What you will do: Can you extract, word for word, the rows that begin at the one containing "KDT: 7:23 -> 7:22" and stop after the one containing "63: 3:15 -> 3:48", keeping both of those and leaving the pictures out of your answer?

Collection entries

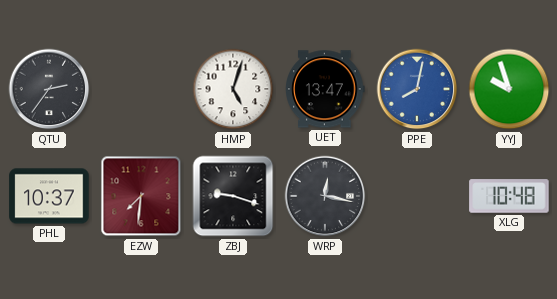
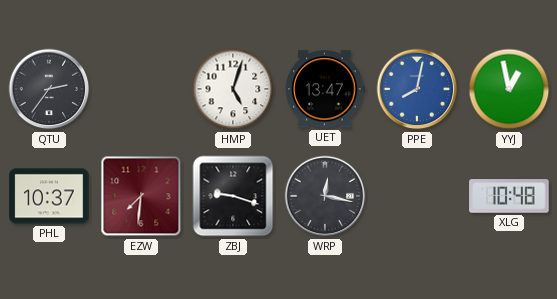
YYJ: 9:57 -> 12:58
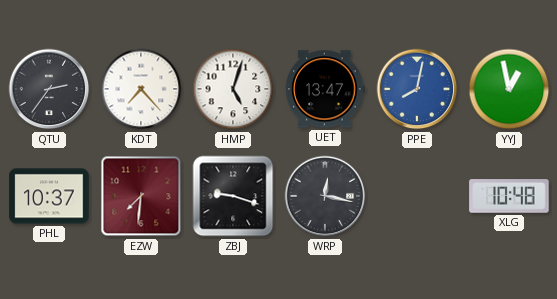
KDT: none -> 7:23
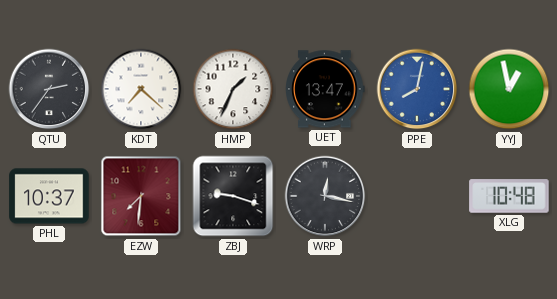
KDT: 7:23 -> 7:22
HMP: 5:03 -> 1:34
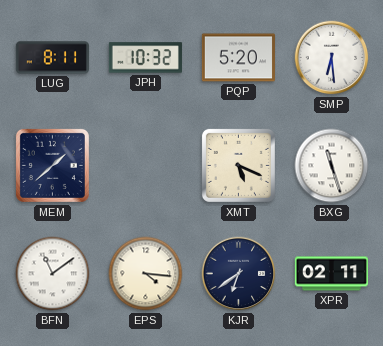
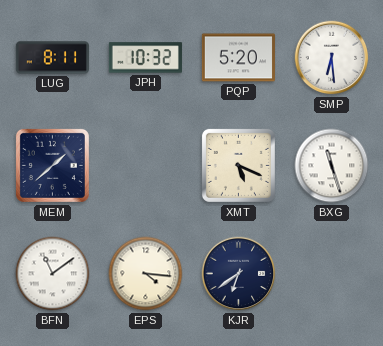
XPR: 02:11 -> none
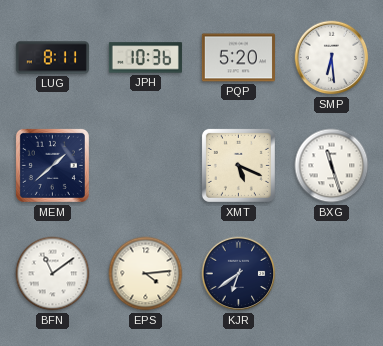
JPH: 10:32 -> 10:36
EPS: 4:16 -> 4:14
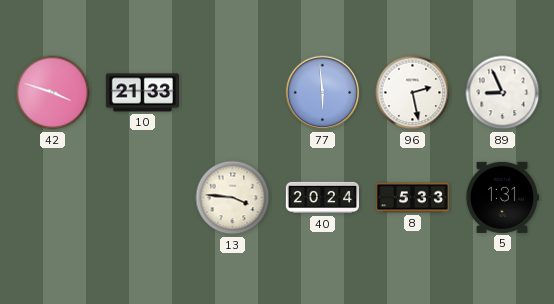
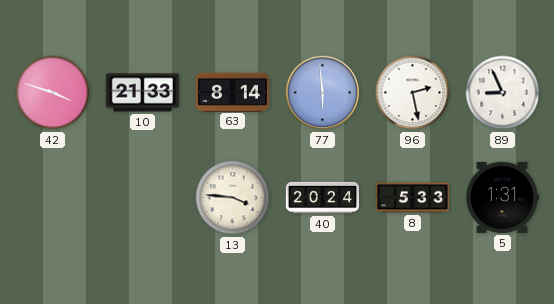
63: none -> 8:14
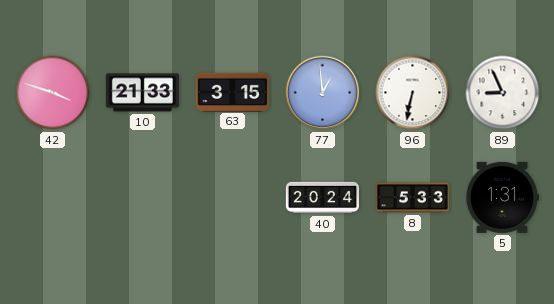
63: 8:14 -> 3:15
77: 5:59 -> 12:59
96: 2:28 -> 6:32
13: 3:46 -> none
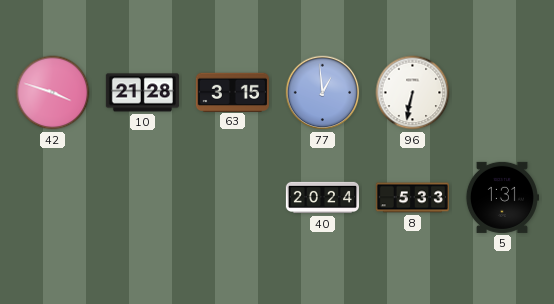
10: 21:33 -> 21:28
89: 8:56 -> none
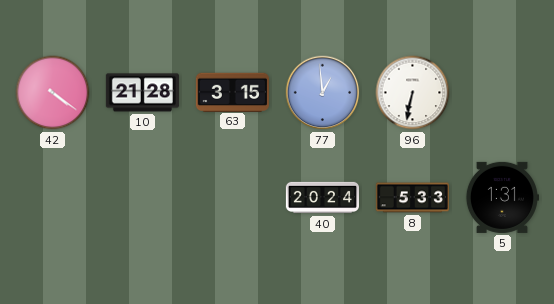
42: 3:48 -> 4:21
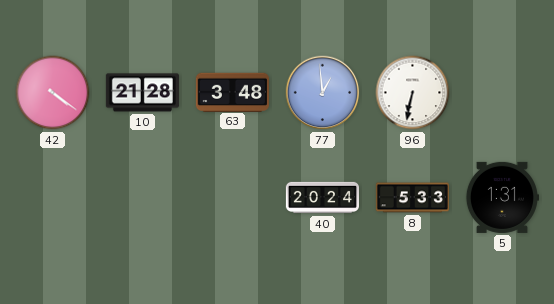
63: 3:15 -> 3:48
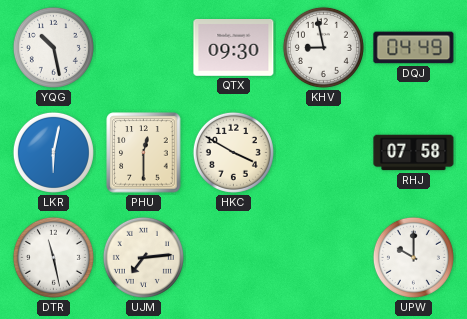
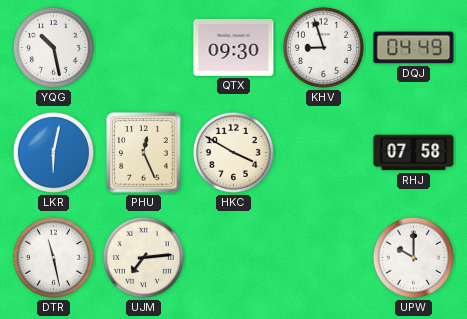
KHV: 8:58 -> 8:57
PHU: 12:30 -> 12:26
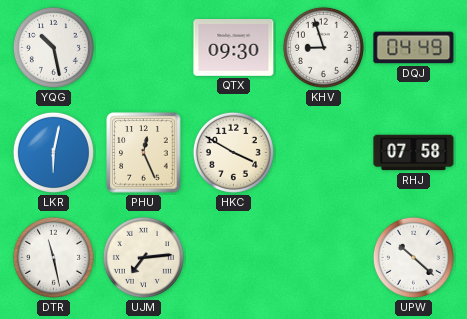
UPW: 10:00 -> 10:22
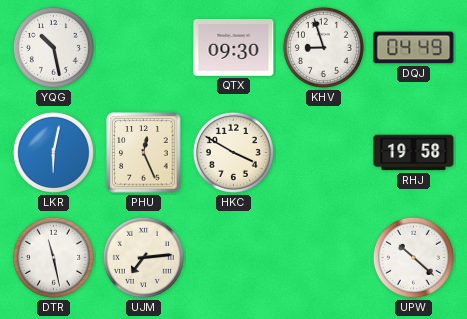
RHJ: 07:58 -> 19:58
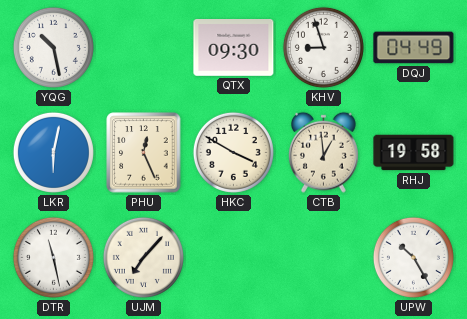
CTB: none -> 12:59
UJM: 7:14 -> 7:07
UPW: 10:22 -> 10:25
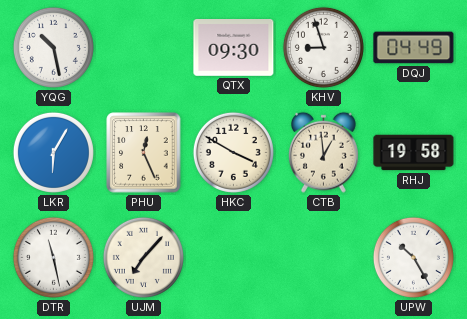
LKR: 6:02 -> 6:05
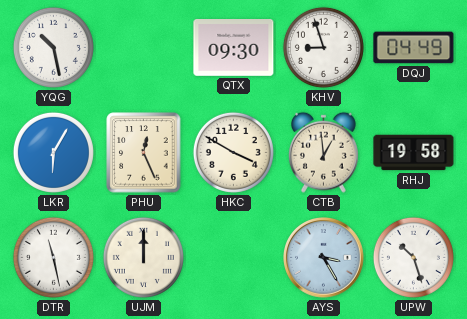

Response to this task:
KDT: 7:23 -> 7:22
HMP: 5:03 -> 1:34
XPR: 02:11 -> none
JPH: 10:32 -> 10:36
EPS: 4:16 -> 4:14
63: none -> 8:14
63: 8:14 -> 3:15
77: 5:59 -> 12:59
96: 2:28 -> 6:32
13: 3:46 -> none
10: 21:33 -> 21:28
89: 8:56 -> none
42: 3:48 -> 4:21
63: 3:15 -> 3:48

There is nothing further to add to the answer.